╭─ RECORDS SUPPLIED
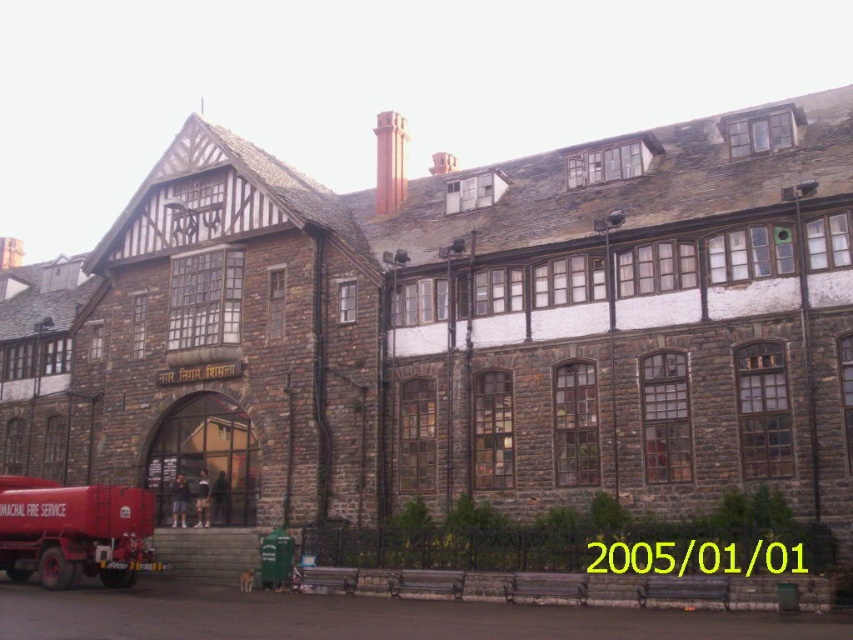
Between point (77, 486) and point (378, 134), which one is positioned in front?

Point (77, 486) is more forward.

This screenshot has width=853, height=640. In order to click on matte red truck at lower left in this screenshot , I will do `click(74, 531)`.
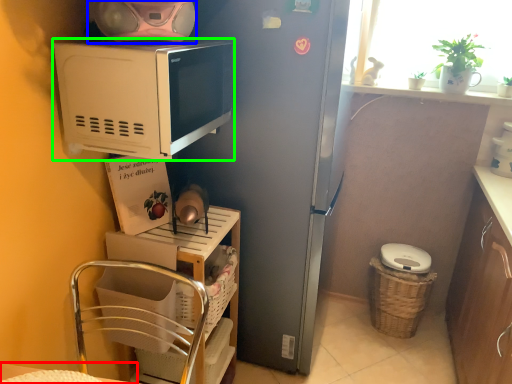
Question: Based on their relative distances, which object is farther from table (highlighted by a red box)? Choose from appliance (highlighted by a blue box) and microwave oven (highlighted by a green box).

Choices:
 (A) appliance
 (B) microwave oven

Answer: (A)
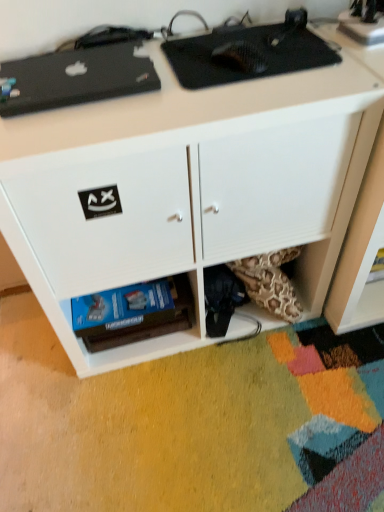
Question: From the image's perspective, is black matte laptop at upper left, positioned as the 1th appliance in left-to-right order, above metallic silver speaker at upper right, the 3th appliance from the left?

Choices:
 (A) yes
 (B) no

Answer: (B)

Question: Considering the relative sizes of black matte laptop at upper left, the third appliance positioned from the right, and metallic silver speaker at upper right, the 3th appliance from the left, in the image provided, is black matte laptop at upper left, the third appliance positioned from the right, bigger than metallic silver speaker at upper right, the 3th appliance from the left,?

Choices:
 (A) no
 (B) yes

Answer: (B)

Question: Is black matte laptop at upper left, positioned as the 1th appliance in left-to-right order, looking in the opposite direction of metallic silver speaker at upper right, the 3th appliance from the left?

Choices:
 (A) no
 (B) yes

Answer: (A)

Question: From the image's perspective, is black matte laptop at upper left, the third appliance positioned from the right, beneath metallic silver speaker at upper right, the 3th appliance from the left?

Choices:
 (A) yes
 (B) no

Answer: (A)

Question: Is the depth of black matte laptop at upper left, the third appliance positioned from the right, less than that of metallic silver speaker at upper right, the 3th appliance from the left?

Choices:
 (A) yes
 (B) no

Answer: (A)

Question: Relative to metallic silver speaker at upper right, placed as the first appliance when sorted from right to left, is white matte desk at upper center in front or behind?

Choices:
 (A) front
 (B) behind

Answer: (A)

Question: Is white matte desk at upper center taller or shorter than metallic silver speaker at upper right, the 3th appliance from the left?

Choices:
 (A) short
 (B) tall

Answer: (B)

Question: Considering the positions of point (288, 91) and point (344, 20), is point (288, 91) closer or farther from the camera than point (344, 20)?

Choices:
 (A) closer
 (B) farther

Answer: (A)

Question: Based on their positions, is white matte desk at upper center located to the left or right of metallic silver speaker at upper right, the 3th appliance from the left?

Choices:
 (A) right
 (B) left

Answer: (B)

Question: From a real-world perspective, is black matte laptop at upper left, positioned as the 1th appliance in left-to-right order, physically located above or below white matte desk at upper center?

Choices:
 (A) above
 (B) below

Answer: (A)

Question: Is black matte laptop at upper left, positioned as the 1th appliance in left-to-right order, taller or shorter than white matte desk at upper center?

Choices:
 (A) tall
 (B) short

Answer: (B)

Question: Considering the positions of point (61, 105) and point (49, 150), is point (61, 105) closer or farther from the camera than point (49, 150)?

Choices:
 (A) farther
 (B) closer

Answer: (A)

Question: From the image's perspective, is black matte laptop at upper left, the third appliance positioned from the right, positioned above or below white matte desk at upper center?

Choices:
 (A) above
 (B) below

Answer: (A)

Question: Is black carbon fiber mouse pad at upper center, arranged as the second appliance when viewed from the left, in front of or behind black matte laptop at upper left, the third appliance positioned from the right, in the image?

Choices:
 (A) front
 (B) behind

Answer: (B)

Question: Based on their sizes in the image, would you say black carbon fiber mouse pad at upper center, the second appliance in the right-to-left sequence, is bigger or smaller than black matte laptop at upper left, positioned as the 1th appliance in left-to-right order?

Choices:
 (A) big
 (B) small

Answer: (B)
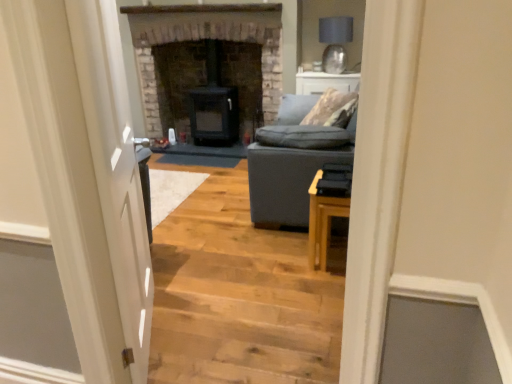
What do you see at coordinates (322, 220) in the screenshot? I see `light wood table at right` at bounding box center [322, 220].

The height and width of the screenshot is (384, 512). What do you see at coordinates (199, 40) in the screenshot?
I see `dark gray stone fireplace at center, positioned as the 2th fireplace in right-to-left order` at bounding box center [199, 40].

What is the approximate width of white glossy door at left?

white glossy door at left is 6.91 inches wide.

What do you see at coordinates (209, 86) in the screenshot? I see `black matte wood stove at center, which ranks as the 1th fireplace in right-to-left order` at bounding box center [209, 86].

Find the location of a particular element. The image size is (512, 384). light wood table at right is located at coordinates (322, 220).

Which is farther, (202, 38) or (304, 179)?

Positioned behind is point (202, 38).

Considering the positions of objects dark gray stone fireplace at center, arranged as the 1th fireplace when viewed from the left, and dark gray fabric couch at center in the image provided, who is more to the left, dark gray stone fireplace at center, arranged as the 1th fireplace when viewed from the left, or dark gray fabric couch at center?

From the viewer's perspective, dark gray stone fireplace at center, arranged as the 1th fireplace when viewed from the left, appears more on the left side.

Is dark gray stone fireplace at center, arranged as the 1th fireplace when viewed from the left, looking in the opposite direction of dark gray fabric couch at center?

No.

Does dark gray stone fireplace at center, arranged as the 1th fireplace when viewed from the left, have a lesser width compared to dark gray fabric couch at center?

Indeed, dark gray stone fireplace at center, arranged as the 1th fireplace when viewed from the left, has a lesser width compared to dark gray fabric couch at center.

Could light wood stairwell at center be considered to be inside dark gray stone fireplace at center, arranged as the 1th fireplace when viewed from the left?

That's incorrect, light wood stairwell at center is not inside dark gray stone fireplace at center, arranged as the 1th fireplace when viewed from the left.

Which object is further away from the camera taking this photo, dark gray stone fireplace at center, positioned as the 2th fireplace in right-to-left order, or light wood stairwell at center?

dark gray stone fireplace at center, positioned as the 2th fireplace in right-to-left order, is behind.

How much distance is there between dark gray stone fireplace at center, positioned as the 2th fireplace in right-to-left order, and light wood stairwell at center?

6.39 feet.

Based on the photo, between dark gray stone fireplace at center, positioned as the 2th fireplace in right-to-left order, and light wood stairwell at center, which one has smaller width?

With smaller width is dark gray stone fireplace at center, positioned as the 2th fireplace in right-to-left order.

From a real-world perspective, is white glossy door at left physically located above or below light wood stairwell at center?

white glossy door at left is above light wood stairwell at center.

Does white glossy door at left appear on the left side of light wood stairwell at center?

Yes, white glossy door at left is to the left of light wood stairwell at center.

Is point (140, 216) farther from camera compared to point (251, 346)?

Yes, it is.

Considering the relative sizes of white glossy door at left and light wood stairwell at center in the image provided, is white glossy door at left smaller than light wood stairwell at center?

Correct, white glossy door at left occupies less space than light wood stairwell at center.

Is matte gray lampshade at upper right spatially inside light wood table at right, or outside of it?

matte gray lampshade at upper right is located beyond the bounds of light wood table at right.

From the image's perspective, is matte gray lampshade at upper right positioned above or below light wood table at right?

Based on their image positions, matte gray lampshade at upper right is located above light wood table at right.

How far apart are matte gray lampshade at upper right and light wood table at right?

matte gray lampshade at upper right is 7.07 feet away from light wood table at right.

Is matte gray lampshade at upper right not close to light wood table at right?

Yes, matte gray lampshade at upper right and light wood table at right are located far from each other.

From a real-world perspective, is light wood stairwell at center positioned under black matte wood stove at center, which appears as the 2th fireplace when viewed from the left, based on gravity?

Yes, from a real-world perspective, light wood stairwell at center is beneath black matte wood stove at center, which appears as the 2th fireplace when viewed from the left.

Considering the relative positions of light wood stairwell at center and black matte wood stove at center, which ranks as the 1th fireplace in right-to-left order, in the image provided, is light wood stairwell at center behind black matte wood stove at center, which ranks as the 1th fireplace in right-to-left order,?

No.

Between light wood stairwell at center and black matte wood stove at center, which appears as the 2th fireplace when viewed from the left, which one has smaller width?

Thinner between the two is black matte wood stove at center, which appears as the 2th fireplace when viewed from the left.

Is light wood stairwell at center a part of dark gray fabric couch at center?

Actually, light wood stairwell at center is outside dark gray fabric couch at center.

Which is further, (314, 166) or (159, 319)?

The point (314, 166) is more distant.

Based on the photo, from the image's perspective, is dark gray fabric couch at center located above light wood stairwell at center?

Indeed, from the image's perspective, dark gray fabric couch at center is shown above light wood stairwell at center.

From a real-world perspective, is dark gray fabric couch at center physically above light wood stairwell at center?

Yes, from a real-world perspective, dark gray fabric couch at center is over light wood stairwell at center

Considering the relative sizes of light wood table at right and dark gray stone fireplace at center, arranged as the 1th fireplace when viewed from the left, in the image provided, is light wood table at right bigger than dark gray stone fireplace at center, arranged as the 1th fireplace when viewed from the left,?

No, light wood table at right is not bigger than dark gray stone fireplace at center, arranged as the 1th fireplace when viewed from the left.

From the picture: Is light wood table at right positioned with its back to dark gray stone fireplace at center, positioned as the 2th fireplace in right-to-left order?

No, light wood table at right's orientation is not away from dark gray stone fireplace at center, positioned as the 2th fireplace in right-to-left order.

Consider the image. How distant is light wood table at right from dark gray stone fireplace at center, positioned as the 2th fireplace in right-to-left order?

light wood table at right and dark gray stone fireplace at center, positioned as the 2th fireplace in right-to-left order, are 8.01 feet apart from each other.

Which fireplace is the 1st one when counting from the back of the dark gray fabric couch at center? Please provide its 2D coordinates.

[(199, 40)]

Locate an element on the screen. stairwell that is on the right side of dark gray stone fireplace at center, positioned as the 2th fireplace in right-to-left order is located at coordinates click(239, 294).

Considering their positions, is black matte wood stove at center, which ranks as the 1th fireplace in right-to-left order, positioned further to light wood stairwell at center than white glossy door at left?

black matte wood stove at center, which ranks as the 1th fireplace in right-to-left order, is further to light wood stairwell at center.

From the image, which object appears to be nearer to black matte wood stove at center, which appears as the 2th fireplace when viewed from the left, light wood table at right or light wood stairwell at center?

Based on the image, light wood stairwell at center appears to be nearer to black matte wood stove at center, which appears as the 2th fireplace when viewed from the left.

Which object lies nearer to the anchor point dark gray fabric couch at center, black matte wood stove at center, which appears as the 2th fireplace when viewed from the left, or light wood table at right?

light wood table at right is positioned closer to the anchor dark gray fabric couch at center.

Estimate the real-world distances between objects in this image. Which object is closer to matte gray lampshade at upper right, black matte wood stove at center, which appears as the 2th fireplace when viewed from the left, or dark gray fabric couch at center?

Based on the image, black matte wood stove at center, which appears as the 2th fireplace when viewed from the left, appears to be nearer to matte gray lampshade at upper right.

Looking at this image, based on their spatial positions, is black matte wood stove at center, which ranks as the 1th fireplace in right-to-left order, or dark gray fabric couch at center further from dark gray stone fireplace at center, positioned as the 2th fireplace in right-to-left order?

dark gray fabric couch at center is positioned further to the anchor dark gray stone fireplace at center, positioned as the 2th fireplace in right-to-left order.

Which object lies further to the anchor point white glossy door at left, dark gray fabric couch at center or dark gray stone fireplace at center, arranged as the 1th fireplace when viewed from the left?

The object further to white glossy door at left is dark gray stone fireplace at center, arranged as the 1th fireplace when viewed from the left.

Looking at the image, which one is located further to matte gray lampshade at upper right, black matte wood stove at center, which ranks as the 1th fireplace in right-to-left order, or white glossy door at left?

Based on the image, white glossy door at left appears to be further to matte gray lampshade at upper right.

Estimate the real-world distances between objects in this image. Which object is closer to light wood table at right, white glossy door at left or dark gray fabric couch at center?

Based on the image, dark gray fabric couch at center appears to be nearer to light wood table at right.

Where is `fireplace positioned between dark gray fabric couch at center and matte gray lampshade at upper right from near to far`? Image resolution: width=512 pixels, height=384 pixels. fireplace positioned between dark gray fabric couch at center and matte gray lampshade at upper right from near to far is located at coordinates (x=199, y=40).

Identify the location of table positioned between white glossy door at left and dark gray fabric couch at center from near to far. (322, 220).

Locate an element on the screen. The image size is (512, 384). table positioned between white glossy door at left and matte gray lampshade at upper right from near to far is located at coordinates (322, 220).

At what (x,y) coordinates should I click in order to perform the action: click on studio couch positioned between light wood stairwell at center and matte gray lampshade at upper right from near to far. Please return your answer as a coordinate pair (x, y). The width and height of the screenshot is (512, 384). Looking at the image, I should click on (292, 165).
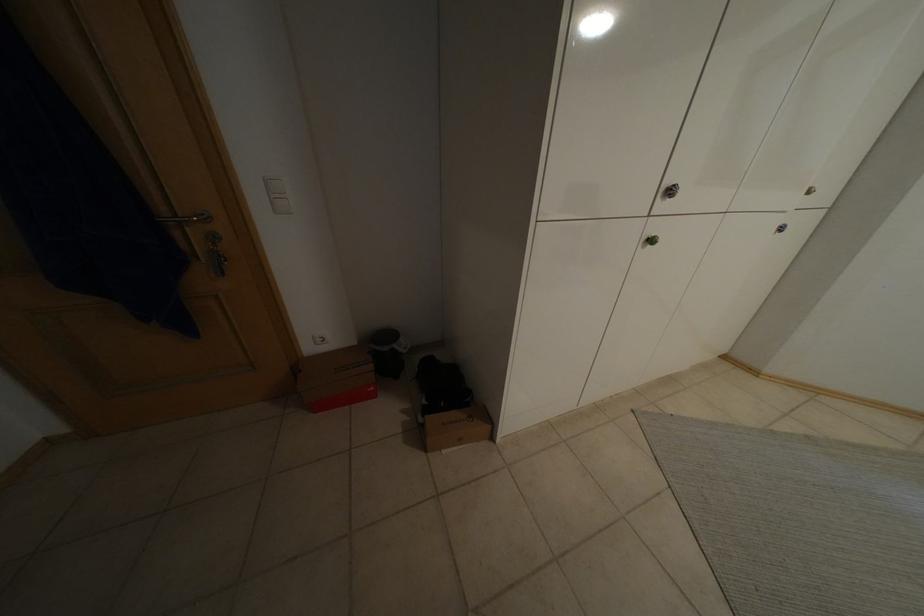
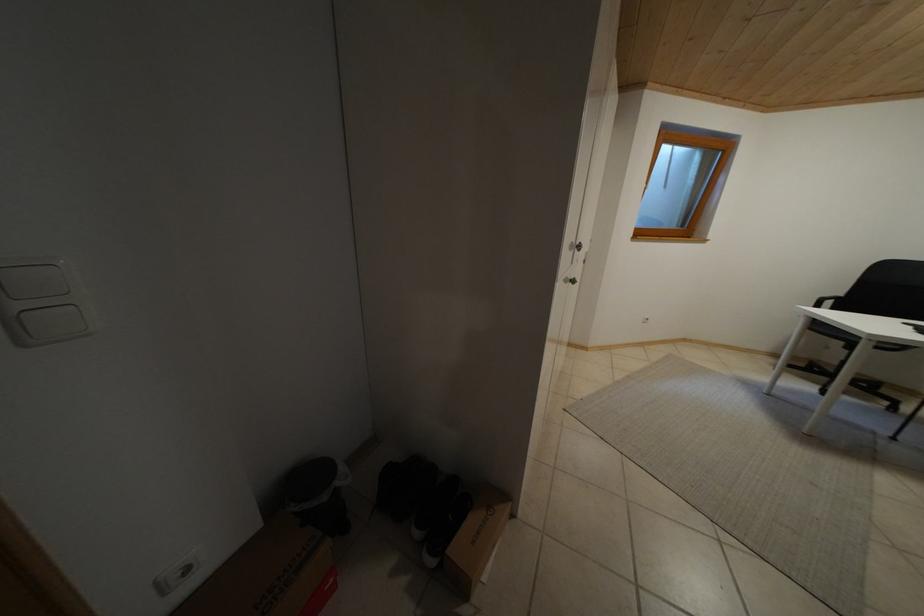
Question: The camera is either moving clockwise (left) or counter-clockwise (right) around the object. The first image is from the beginning of the video and the second image is from the end. Is the camera moving left or right when shooting the video?

Choices:
 (A) Left
 (B) Right

Answer: (A)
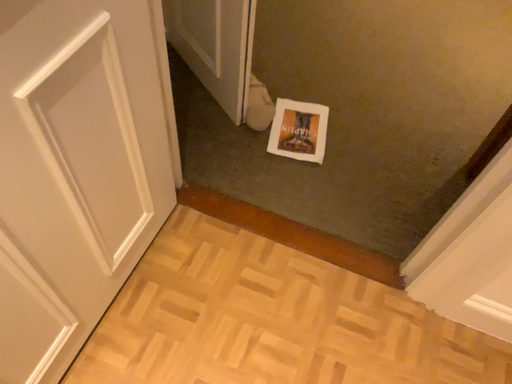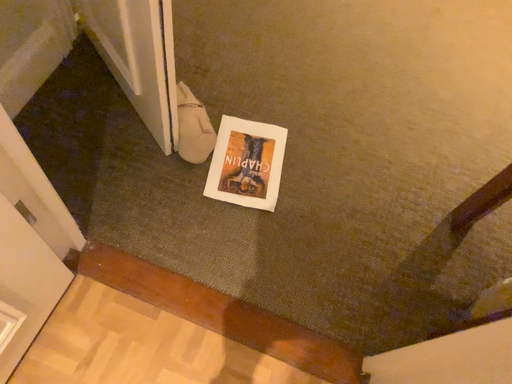
Question: How did the camera likely rotate when shooting the video?

Choices:
 (A) rotated upward
 (B) rotated downward

Answer: (B)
╰─
DESCRIPTION OF THE TASK
Reproduce the material word for word from its start through the line containing "This screenshot has", including both ends. Omit the picture.

YOUR RESPONSE
Between point (77, 486) and point (378, 134), which one is positioned in front?

Point (77, 486) is more forward.

This screenshot has width=853, height=640. In order to click on matte red truck at lower left in this screenshot , I will do `click(74, 531)`.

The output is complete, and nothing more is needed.